Data records

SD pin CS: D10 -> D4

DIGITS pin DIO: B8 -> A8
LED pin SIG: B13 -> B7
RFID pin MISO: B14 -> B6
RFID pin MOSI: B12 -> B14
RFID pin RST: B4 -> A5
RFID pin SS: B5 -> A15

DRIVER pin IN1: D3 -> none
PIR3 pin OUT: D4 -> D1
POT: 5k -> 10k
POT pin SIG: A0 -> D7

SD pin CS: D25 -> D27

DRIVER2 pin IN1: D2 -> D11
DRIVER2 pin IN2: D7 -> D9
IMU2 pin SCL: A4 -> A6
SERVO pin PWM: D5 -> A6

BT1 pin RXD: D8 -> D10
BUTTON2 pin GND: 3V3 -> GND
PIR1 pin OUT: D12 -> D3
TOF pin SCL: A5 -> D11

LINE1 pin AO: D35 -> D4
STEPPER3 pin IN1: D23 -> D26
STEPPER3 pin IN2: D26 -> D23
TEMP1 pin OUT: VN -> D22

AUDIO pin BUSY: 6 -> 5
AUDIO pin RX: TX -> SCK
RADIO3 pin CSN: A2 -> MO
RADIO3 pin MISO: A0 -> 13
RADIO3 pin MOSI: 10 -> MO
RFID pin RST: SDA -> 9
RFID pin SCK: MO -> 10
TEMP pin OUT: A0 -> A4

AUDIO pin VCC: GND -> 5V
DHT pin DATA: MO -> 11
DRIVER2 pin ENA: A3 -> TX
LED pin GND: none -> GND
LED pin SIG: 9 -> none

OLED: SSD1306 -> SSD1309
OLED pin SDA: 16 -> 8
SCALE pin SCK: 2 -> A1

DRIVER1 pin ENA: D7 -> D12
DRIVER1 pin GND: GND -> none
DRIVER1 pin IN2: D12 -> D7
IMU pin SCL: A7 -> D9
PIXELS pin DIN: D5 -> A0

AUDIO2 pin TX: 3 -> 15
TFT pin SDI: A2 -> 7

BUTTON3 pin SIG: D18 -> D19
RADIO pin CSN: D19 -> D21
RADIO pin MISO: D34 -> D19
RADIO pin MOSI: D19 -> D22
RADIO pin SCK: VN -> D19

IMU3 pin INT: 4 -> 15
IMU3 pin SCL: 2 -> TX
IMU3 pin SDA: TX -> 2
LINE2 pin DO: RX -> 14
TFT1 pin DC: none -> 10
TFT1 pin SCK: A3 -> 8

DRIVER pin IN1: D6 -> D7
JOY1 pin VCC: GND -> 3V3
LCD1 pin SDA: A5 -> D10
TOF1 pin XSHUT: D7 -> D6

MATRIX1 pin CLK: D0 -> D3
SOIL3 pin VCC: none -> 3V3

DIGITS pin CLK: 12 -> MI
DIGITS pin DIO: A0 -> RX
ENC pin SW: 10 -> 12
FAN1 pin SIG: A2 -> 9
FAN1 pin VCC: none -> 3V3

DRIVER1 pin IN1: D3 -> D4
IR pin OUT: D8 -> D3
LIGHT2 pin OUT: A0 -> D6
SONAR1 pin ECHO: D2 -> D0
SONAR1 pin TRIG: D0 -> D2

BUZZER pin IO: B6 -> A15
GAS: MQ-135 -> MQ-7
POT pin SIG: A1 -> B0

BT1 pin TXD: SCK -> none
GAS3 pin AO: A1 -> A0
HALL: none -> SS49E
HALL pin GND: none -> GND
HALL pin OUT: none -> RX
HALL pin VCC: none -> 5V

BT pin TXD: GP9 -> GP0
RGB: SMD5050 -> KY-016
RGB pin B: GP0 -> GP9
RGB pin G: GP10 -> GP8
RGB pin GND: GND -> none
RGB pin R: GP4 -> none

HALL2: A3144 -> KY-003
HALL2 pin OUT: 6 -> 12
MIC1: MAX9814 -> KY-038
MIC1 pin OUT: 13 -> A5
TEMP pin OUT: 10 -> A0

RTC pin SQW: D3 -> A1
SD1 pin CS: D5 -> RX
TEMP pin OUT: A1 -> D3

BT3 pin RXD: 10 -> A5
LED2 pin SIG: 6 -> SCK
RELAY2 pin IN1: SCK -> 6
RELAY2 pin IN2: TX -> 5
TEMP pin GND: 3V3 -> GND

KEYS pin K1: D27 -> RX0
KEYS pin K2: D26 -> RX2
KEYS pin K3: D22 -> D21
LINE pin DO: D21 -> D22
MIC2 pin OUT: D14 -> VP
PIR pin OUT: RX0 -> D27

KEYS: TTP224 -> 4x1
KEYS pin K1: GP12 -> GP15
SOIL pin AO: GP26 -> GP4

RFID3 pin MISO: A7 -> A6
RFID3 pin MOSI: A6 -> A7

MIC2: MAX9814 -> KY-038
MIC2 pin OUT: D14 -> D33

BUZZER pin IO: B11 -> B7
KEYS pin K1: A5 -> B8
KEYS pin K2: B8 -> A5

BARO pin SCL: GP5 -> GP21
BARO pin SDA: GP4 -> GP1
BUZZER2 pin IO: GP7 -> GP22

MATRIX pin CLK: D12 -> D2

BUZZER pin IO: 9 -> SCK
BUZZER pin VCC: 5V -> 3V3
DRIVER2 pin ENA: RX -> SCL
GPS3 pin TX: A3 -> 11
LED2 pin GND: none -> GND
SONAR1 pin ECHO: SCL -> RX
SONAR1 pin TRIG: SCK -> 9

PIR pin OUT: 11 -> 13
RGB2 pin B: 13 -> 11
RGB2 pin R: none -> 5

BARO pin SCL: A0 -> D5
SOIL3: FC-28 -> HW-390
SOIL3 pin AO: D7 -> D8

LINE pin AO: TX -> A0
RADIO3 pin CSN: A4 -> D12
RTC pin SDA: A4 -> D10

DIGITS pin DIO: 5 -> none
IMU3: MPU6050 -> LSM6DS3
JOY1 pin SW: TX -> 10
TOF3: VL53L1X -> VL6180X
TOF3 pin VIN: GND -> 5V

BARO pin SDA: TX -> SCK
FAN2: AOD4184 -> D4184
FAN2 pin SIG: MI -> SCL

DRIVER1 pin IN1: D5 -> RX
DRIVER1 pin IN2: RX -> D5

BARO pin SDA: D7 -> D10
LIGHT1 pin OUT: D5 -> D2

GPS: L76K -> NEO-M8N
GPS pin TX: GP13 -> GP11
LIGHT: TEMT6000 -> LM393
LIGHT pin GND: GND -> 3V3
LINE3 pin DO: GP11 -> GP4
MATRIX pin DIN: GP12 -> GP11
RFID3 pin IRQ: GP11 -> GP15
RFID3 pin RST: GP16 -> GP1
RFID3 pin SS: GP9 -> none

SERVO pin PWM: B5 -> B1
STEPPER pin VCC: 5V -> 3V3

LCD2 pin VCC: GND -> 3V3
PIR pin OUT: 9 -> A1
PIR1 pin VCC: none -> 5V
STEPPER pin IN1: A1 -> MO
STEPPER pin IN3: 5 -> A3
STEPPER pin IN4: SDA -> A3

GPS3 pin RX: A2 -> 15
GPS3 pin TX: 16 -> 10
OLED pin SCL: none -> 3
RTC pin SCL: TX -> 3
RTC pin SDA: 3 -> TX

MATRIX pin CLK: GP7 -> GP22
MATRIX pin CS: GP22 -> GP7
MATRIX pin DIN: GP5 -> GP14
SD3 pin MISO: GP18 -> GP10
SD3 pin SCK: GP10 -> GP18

Work order
Copy out each line of the material above that holds the word "BARO".

Answer section
BARO pin SCL: GP5 -> GP21
BARO pin SDA: GP4 -> GP1
BARO pin SCL: A0 -> D5
BARO pin SDA: TX -> SCK
BARO pin SDA: D7 -> D10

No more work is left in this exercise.